Task inputs below:
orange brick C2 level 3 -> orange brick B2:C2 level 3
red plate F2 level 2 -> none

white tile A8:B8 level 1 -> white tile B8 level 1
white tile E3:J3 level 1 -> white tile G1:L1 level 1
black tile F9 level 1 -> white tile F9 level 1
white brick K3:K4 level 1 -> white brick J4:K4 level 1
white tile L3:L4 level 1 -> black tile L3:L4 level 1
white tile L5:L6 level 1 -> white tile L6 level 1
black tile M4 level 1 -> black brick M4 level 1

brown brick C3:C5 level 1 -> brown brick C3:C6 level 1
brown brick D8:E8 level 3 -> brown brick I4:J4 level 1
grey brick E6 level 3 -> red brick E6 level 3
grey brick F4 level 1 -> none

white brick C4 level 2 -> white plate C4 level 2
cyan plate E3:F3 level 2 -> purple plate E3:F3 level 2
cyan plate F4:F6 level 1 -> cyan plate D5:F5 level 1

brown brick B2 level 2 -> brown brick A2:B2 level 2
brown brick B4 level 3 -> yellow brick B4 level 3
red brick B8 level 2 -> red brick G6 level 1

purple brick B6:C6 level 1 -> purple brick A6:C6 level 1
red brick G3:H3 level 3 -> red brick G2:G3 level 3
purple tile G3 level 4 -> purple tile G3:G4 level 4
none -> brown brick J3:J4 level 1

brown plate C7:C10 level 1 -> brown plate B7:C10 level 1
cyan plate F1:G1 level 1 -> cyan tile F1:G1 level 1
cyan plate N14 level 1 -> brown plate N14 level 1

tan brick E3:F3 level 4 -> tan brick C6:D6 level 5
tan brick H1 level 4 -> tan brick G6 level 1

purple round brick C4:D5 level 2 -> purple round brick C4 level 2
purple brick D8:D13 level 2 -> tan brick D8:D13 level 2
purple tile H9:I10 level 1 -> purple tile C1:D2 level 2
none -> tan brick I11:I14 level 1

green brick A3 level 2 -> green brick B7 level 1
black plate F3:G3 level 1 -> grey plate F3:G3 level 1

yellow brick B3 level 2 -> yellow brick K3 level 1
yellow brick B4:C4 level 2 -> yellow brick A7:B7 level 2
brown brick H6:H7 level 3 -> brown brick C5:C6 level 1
End of Task inputs.
Task directions: In the data above, find the line that contains "brown brick B2" and the line that contains "purple tile G3 level". Repeat exactly those lines and every line between them, and only those.

Problem solution:
brown brick B2 level 2 -> brown brick A2:B2 level 2
brown brick B4 level 3 -> yellow brick B4 level 3
red brick B8 level 2 -> red brick G6 level 1

purple brick B6:C6 level 1 -> purple brick A6:C6 level 1
red brick G3:H3 level 3 -> red brick G2:G3 level 3
purple tile G3 level 4 -> purple tile G3:G4 level 4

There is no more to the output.